• [Required action] In full and without alteration, write out the lines below.

• [Entries provided]
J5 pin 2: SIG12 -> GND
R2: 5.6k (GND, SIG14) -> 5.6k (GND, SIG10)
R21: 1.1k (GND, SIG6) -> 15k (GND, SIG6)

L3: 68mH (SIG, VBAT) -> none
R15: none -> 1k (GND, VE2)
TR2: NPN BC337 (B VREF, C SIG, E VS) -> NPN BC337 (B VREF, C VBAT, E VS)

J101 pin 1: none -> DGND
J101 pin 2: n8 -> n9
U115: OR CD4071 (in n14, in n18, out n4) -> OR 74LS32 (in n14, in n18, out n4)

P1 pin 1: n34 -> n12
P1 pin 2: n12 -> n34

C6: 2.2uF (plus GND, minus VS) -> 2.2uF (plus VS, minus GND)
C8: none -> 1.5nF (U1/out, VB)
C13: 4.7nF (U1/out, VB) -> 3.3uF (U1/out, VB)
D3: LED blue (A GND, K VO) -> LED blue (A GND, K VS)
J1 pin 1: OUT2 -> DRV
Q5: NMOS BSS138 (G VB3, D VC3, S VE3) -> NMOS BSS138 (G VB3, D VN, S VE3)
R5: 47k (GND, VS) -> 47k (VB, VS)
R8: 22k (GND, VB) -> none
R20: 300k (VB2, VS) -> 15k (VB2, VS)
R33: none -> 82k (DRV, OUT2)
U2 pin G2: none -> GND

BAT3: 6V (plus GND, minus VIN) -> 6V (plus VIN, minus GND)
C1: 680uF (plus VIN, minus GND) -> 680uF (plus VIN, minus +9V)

• [Result of the task]
J5 pin 2: SIG12 -> GND
R2: 5.6k (GND, SIG14) -> 5.6k (GND, SIG10)
R21: 1.1k (GND, SIG6) -> 15k (GND, SIG6)

L3: 68mH (SIG, VBAT) -> none
R15: none -> 1k (GND, VE2)
TR2: NPN BC337 (B VREF, C SIG, E VS) -> NPN BC337 (B VREF, C VBAT, E VS)

J101 pin 1: none -> DGND
J101 pin 2: n8 -> n9
U115: OR CD4071 (in n14, in n18, out n4) -> OR 74LS32 (in n14, in n18, out n4)

P1 pin 1: n34 -> n12
P1 pin 2: n12 -> n34

C6: 2.2uF (plus GND, minus VS) -> 2.2uF (plus VS, minus GND)
C8: none -> 1.5nF (U1/out, VB)
C13: 4.7nF (U1/out, VB) -> 3.3uF (U1/out, VB)
D3: LED blue (A GND, K VO) -> LED blue (A GND, K VS)
J1 pin 1: OUT2 -> DRV
Q5: NMOS BSS138 (G VB3, D VC3, S VE3) -> NMOS BSS138 (G VB3, D VN, S VE3)
R5: 47k (GND, VS) -> 47k (VB, VS)
R8: 22k (GND, VB) -> none
R20: 300k (VB2, VS) -> 15k (VB2, VS)
R33: none -> 82k (DRV, OUT2)
U2 pin G2: none -> GND

BAT3: 6V (plus GND, minus VIN) -> 6V (plus VIN, minus GND)
C1: 680uF (plus VIN, minus GND) -> 680uF (plus VIN, minus +9V)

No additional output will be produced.